[GIVEN RECORDS Boundary: Start]

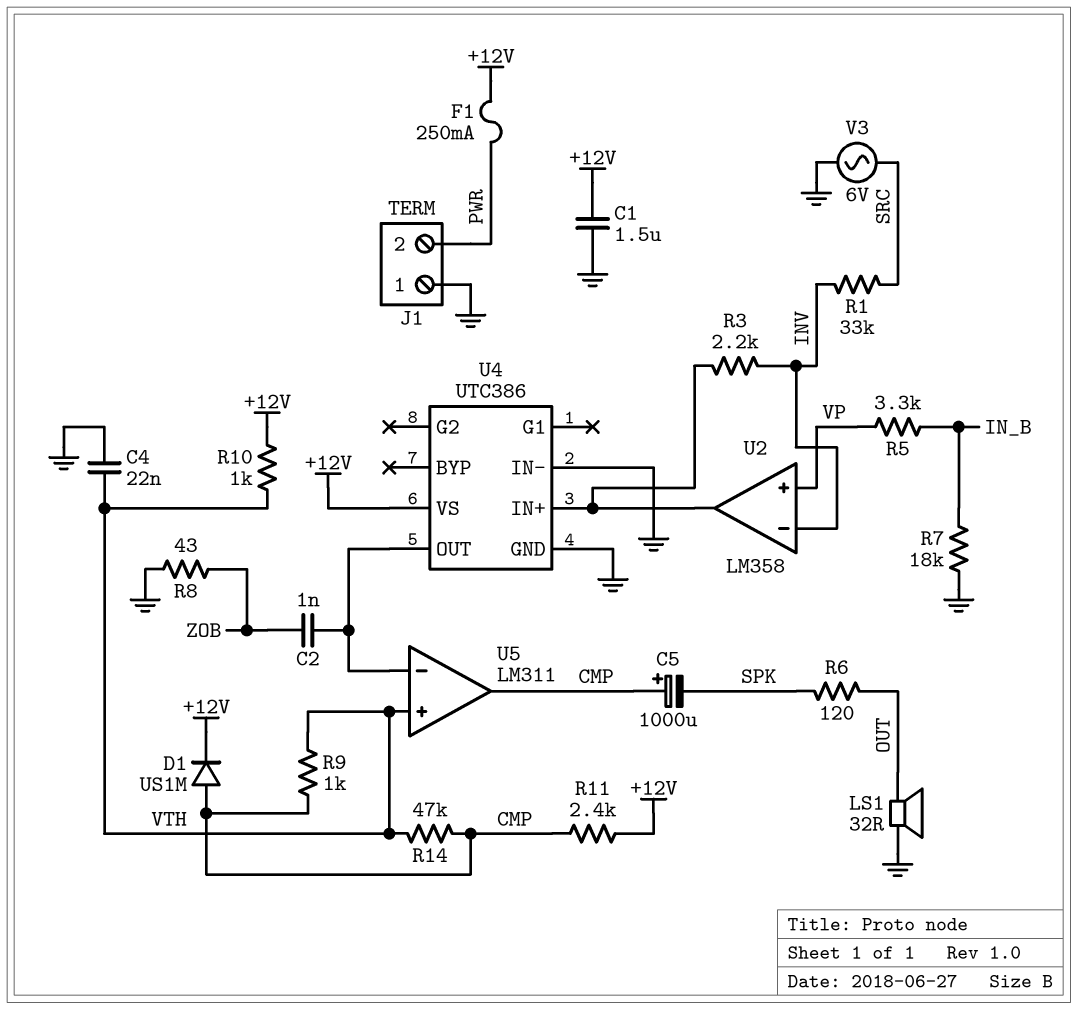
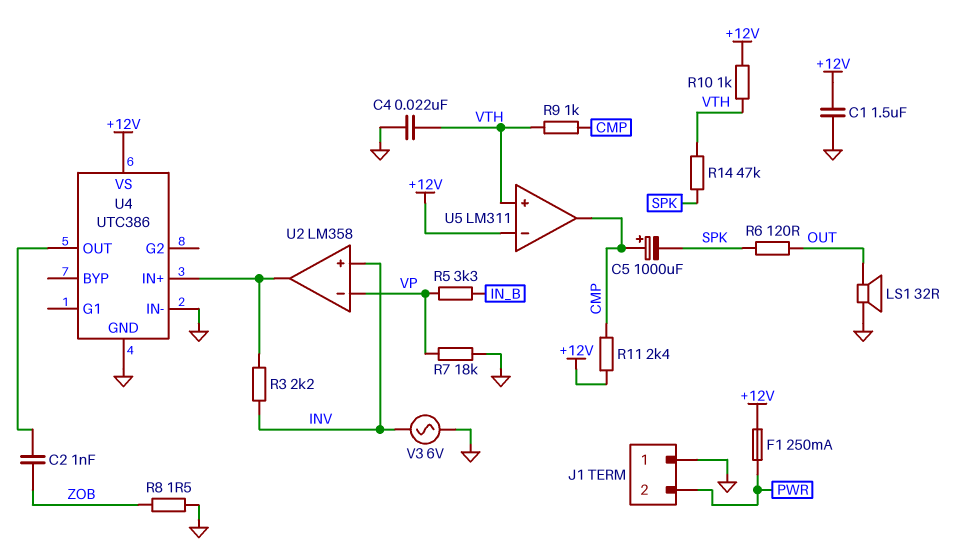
D1: diode US1M (A CMP, K +12V) -> none
R1: 33k (INV, SRC) -> none
R7: 18k (GND, IN_B) -> 18k (GND, VP)
R8: 43 (GND, ZOB) -> 1.5 (GND, ZOB)
R14: 47k (CMP, VTH) -> 47k (SPK, VTH)
U2 pin in+: VP -> INV
U2 pin in-: INV -> VP
U5 pin in-: U4/OUT -> +12V
V3: AC 6V (GND, SRC) -> AC 6V (GND, INV)

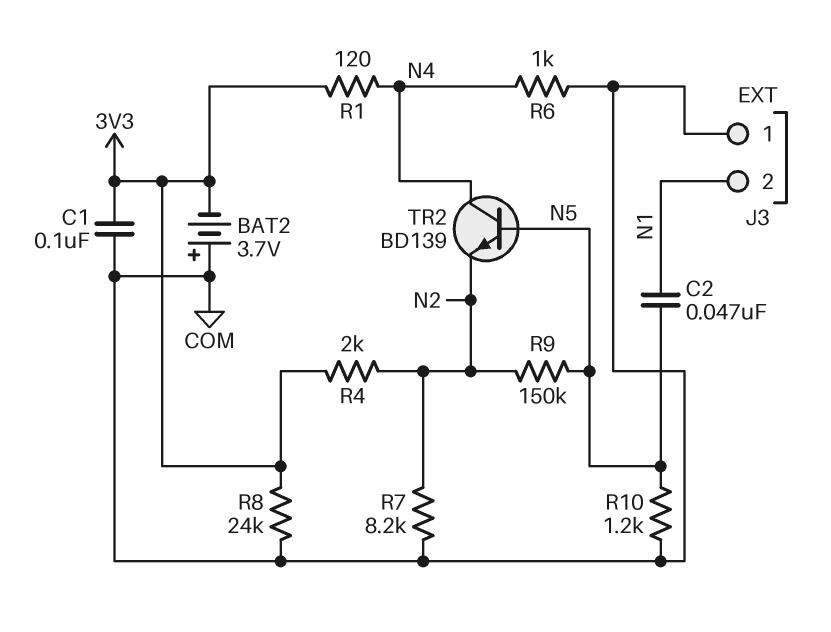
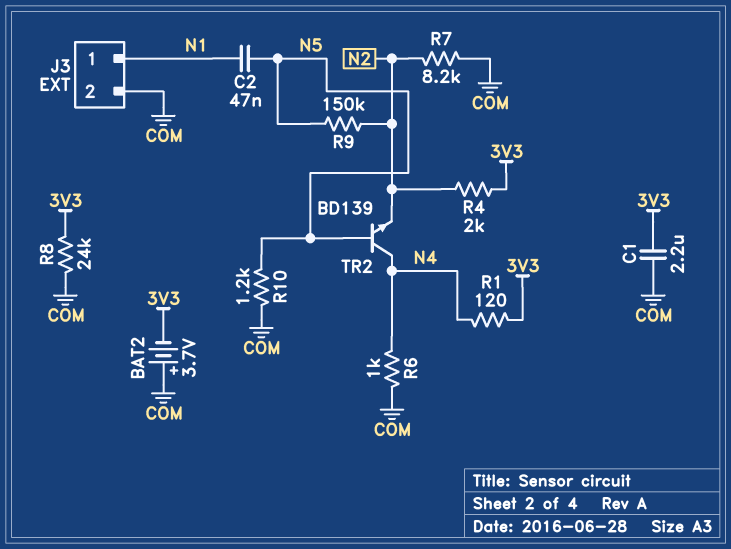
C1: 100nF (3V3, COM) -> 2.2uF (3V3, COM)
J3 pin 1: COM -> N1
J3 pin 2: N1 -> COM

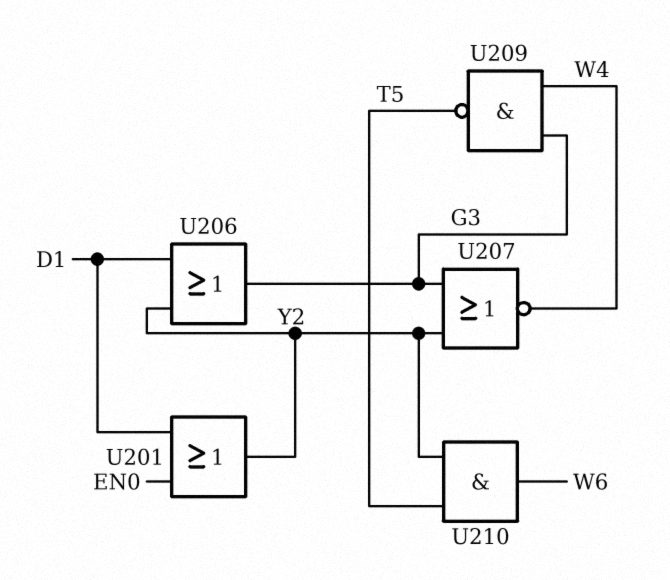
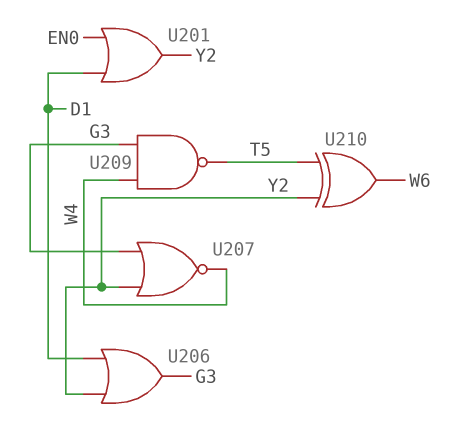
U210: AND (in T5, in Y2, out W6) -> XOR (in T5, in Y2, out W6)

[GIVEN RECORDS Boundary: End]

■ **WORK REQUEST**
In your copy, leave out the pictures and reproduce the material above exactly.

■ **TASK RESULT**
D1: diode US1M (A CMP, K +12V) -> none
R1: 33k (INV, SRC) -> none
R7: 18k (GND, IN_B) -> 18k (GND, VP)
R8: 43 (GND, ZOB) -> 1.5 (GND, ZOB)
R14: 47k (CMP, VTH) -> 47k (SPK, VTH)
U2 pin in+: VP -> INV
U2 pin in-: INV -> VP
U5 pin in-: U4/OUT -> +12V
V3: AC 6V (GND, SRC) -> AC 6V (GND, INV)

C1: 100nF (3V3, COM) -> 2.2uF (3V3, COM)
J3 pin 1: COM -> N1
J3 pin 2: N1 -> COM

U210: AND (in T5, in Y2, out W6) -> XOR (in T5, in Y2, out W6)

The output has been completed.